# [GIVEN RECORDS]
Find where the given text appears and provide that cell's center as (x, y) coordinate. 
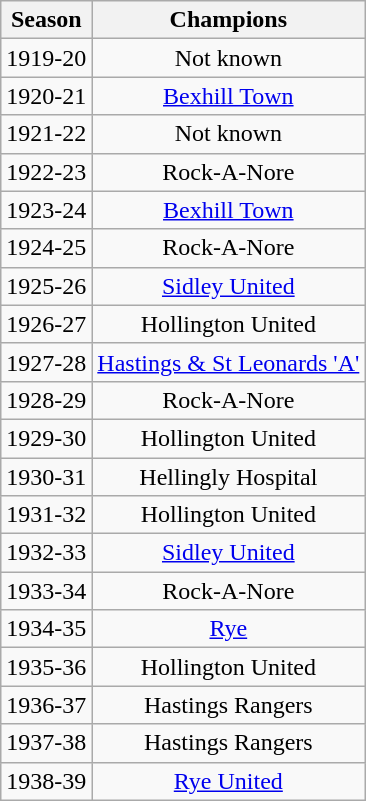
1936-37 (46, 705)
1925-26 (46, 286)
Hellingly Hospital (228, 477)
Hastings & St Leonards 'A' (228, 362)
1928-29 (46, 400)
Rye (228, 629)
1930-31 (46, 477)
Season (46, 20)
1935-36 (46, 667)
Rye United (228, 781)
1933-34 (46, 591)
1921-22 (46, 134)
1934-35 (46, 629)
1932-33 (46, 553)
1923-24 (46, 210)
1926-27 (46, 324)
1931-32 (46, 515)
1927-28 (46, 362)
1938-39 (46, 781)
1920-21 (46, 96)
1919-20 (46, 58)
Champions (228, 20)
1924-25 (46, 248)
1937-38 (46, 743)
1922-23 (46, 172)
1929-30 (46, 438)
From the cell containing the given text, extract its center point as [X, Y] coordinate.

...

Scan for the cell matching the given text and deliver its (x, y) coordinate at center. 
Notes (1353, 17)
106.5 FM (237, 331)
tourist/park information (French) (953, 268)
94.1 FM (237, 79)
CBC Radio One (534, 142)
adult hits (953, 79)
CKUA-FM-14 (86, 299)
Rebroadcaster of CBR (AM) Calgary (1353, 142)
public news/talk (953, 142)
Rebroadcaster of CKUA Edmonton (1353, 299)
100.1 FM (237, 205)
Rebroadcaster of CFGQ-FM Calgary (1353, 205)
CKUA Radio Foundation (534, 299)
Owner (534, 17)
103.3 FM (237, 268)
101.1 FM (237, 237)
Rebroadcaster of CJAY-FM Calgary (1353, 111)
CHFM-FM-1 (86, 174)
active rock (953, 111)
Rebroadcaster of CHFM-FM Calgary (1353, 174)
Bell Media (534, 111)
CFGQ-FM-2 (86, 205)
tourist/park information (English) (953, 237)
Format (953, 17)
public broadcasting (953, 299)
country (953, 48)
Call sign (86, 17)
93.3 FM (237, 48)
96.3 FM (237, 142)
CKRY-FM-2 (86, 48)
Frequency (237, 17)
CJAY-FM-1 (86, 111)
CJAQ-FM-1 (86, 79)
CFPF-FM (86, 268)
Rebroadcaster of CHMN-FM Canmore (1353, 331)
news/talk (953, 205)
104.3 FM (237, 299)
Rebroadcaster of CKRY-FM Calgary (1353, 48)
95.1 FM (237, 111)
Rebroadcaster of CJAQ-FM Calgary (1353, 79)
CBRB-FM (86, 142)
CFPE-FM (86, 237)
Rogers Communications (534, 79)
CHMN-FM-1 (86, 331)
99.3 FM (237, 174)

==

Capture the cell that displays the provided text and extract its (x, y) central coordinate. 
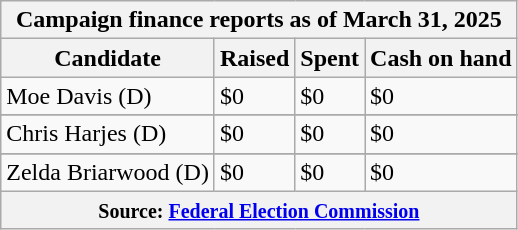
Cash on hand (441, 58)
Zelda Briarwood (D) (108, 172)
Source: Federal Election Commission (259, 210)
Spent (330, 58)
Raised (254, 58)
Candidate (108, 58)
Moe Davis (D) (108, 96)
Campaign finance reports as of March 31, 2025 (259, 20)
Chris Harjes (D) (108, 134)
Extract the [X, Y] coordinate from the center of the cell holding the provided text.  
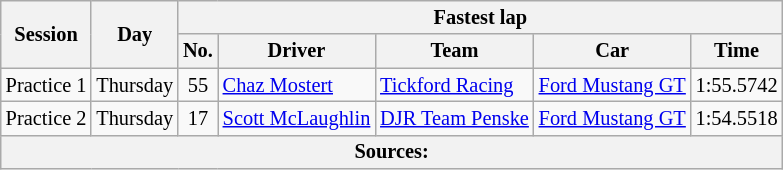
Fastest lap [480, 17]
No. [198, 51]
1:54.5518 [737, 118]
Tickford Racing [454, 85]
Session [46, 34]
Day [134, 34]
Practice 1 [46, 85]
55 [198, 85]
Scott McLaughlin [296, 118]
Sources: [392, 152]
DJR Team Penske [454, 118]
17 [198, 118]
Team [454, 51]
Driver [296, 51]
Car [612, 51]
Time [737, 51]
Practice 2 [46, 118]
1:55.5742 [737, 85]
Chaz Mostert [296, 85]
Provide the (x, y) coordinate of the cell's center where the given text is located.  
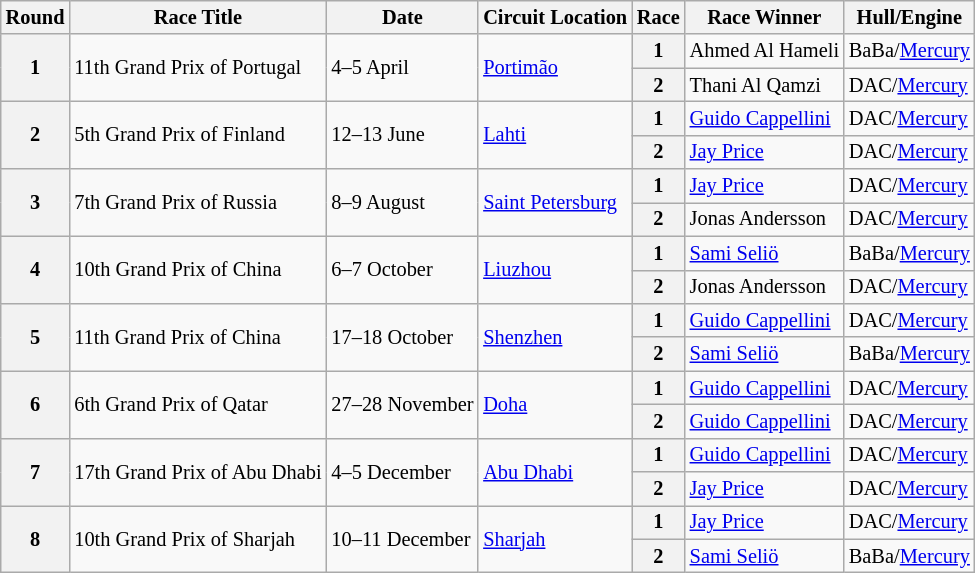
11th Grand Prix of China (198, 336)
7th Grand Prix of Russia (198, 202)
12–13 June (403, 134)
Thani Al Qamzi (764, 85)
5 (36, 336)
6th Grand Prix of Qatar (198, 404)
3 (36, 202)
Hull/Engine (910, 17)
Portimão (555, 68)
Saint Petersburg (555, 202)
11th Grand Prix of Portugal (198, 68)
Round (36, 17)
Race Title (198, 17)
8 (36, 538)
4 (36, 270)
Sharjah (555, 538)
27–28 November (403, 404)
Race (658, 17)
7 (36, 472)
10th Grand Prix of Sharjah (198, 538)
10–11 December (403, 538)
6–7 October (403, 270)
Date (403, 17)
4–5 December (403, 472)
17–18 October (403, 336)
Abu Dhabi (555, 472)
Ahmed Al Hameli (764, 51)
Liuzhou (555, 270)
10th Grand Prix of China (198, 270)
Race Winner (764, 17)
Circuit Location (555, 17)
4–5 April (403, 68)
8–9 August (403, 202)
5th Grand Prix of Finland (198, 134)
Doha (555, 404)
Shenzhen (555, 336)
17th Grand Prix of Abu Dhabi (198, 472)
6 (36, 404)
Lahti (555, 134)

# [TASK INSTRUCTIONS]
Return each line of the records that contains the string "CHMN".

# [RESULT OF THE TASK]
Rebroadcaster of CHMN-FM Canmore (1353, 331)
CHMN-FM-1 (86, 331)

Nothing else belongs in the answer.